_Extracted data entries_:
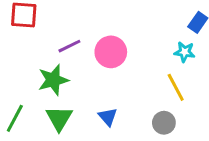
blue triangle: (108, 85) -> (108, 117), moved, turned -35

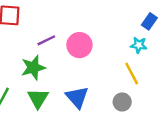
blue triangle: (108, 117) -> (77, 97), size x1.5

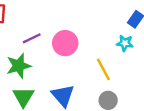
yellow line: (132, 74) -> (103, 69), moved

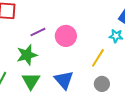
yellow line: (103, 69) -> (98, 58), turned 60

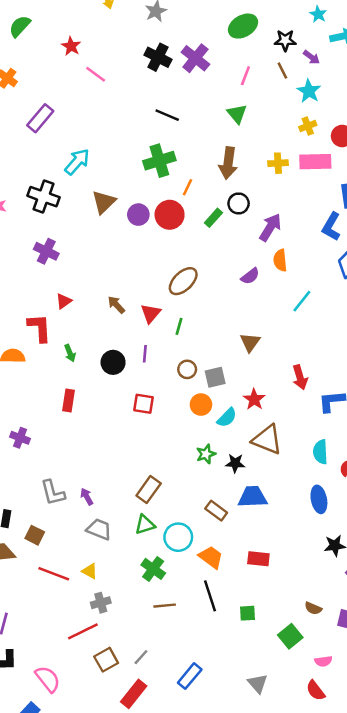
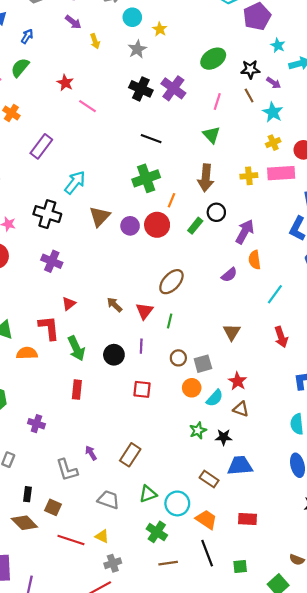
green arrow: (70, 353) -> (76, 348), size x1.6
red arrow: (300, 377) -> (281, 337), moved
brown triangle: (267, 440) -> (241, 409), moved, size x0.6
brown rectangle: (149, 489) -> (130, 455), moved
purple arrow: (87, 496) -> (91, 453), moved

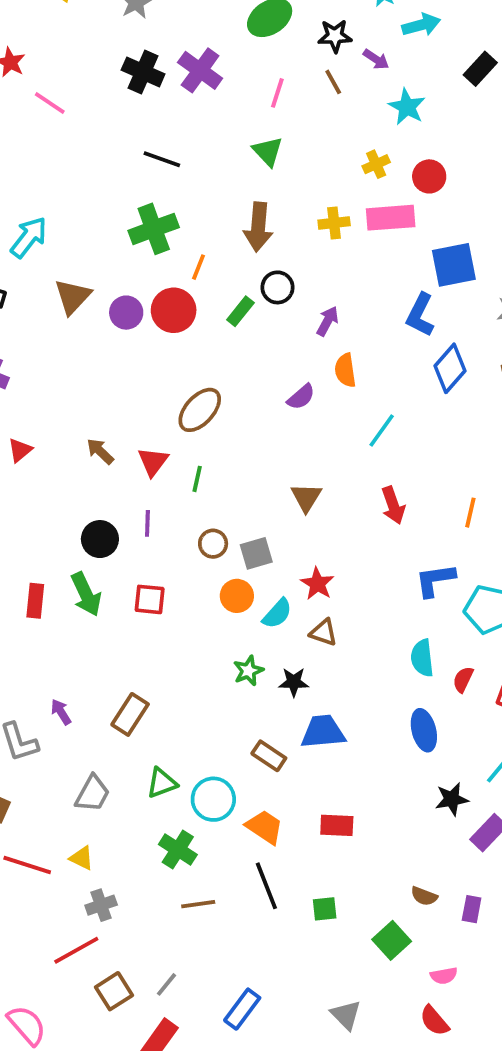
cyan star: (273, 112) -> (407, 107), moved
purple arrow: (245, 232) -> (328, 321), size x0.7
green arrow: (76, 348) -> (86, 594), moved
gray trapezoid: (108, 500) -> (92, 794), turned 100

_What is expected_:
Leave the pictures behind and transcribe every record above exactly.

_Written solution_:
blue triangle: (108, 85) -> (108, 117), moved, turned -35

blue triangle: (108, 117) -> (77, 97), size x1.5

yellow line: (132, 74) -> (103, 69), moved

yellow line: (103, 69) -> (98, 58), turned 60

green arrow: (70, 353) -> (76, 348), size x1.6
red arrow: (300, 377) -> (281, 337), moved
brown triangle: (267, 440) -> (241, 409), moved, size x0.6
brown rectangle: (149, 489) -> (130, 455), moved
purple arrow: (87, 496) -> (91, 453), moved

cyan star: (273, 112) -> (407, 107), moved
purple arrow: (245, 232) -> (328, 321), size x0.7
green arrow: (76, 348) -> (86, 594), moved
gray trapezoid: (108, 500) -> (92, 794), turned 100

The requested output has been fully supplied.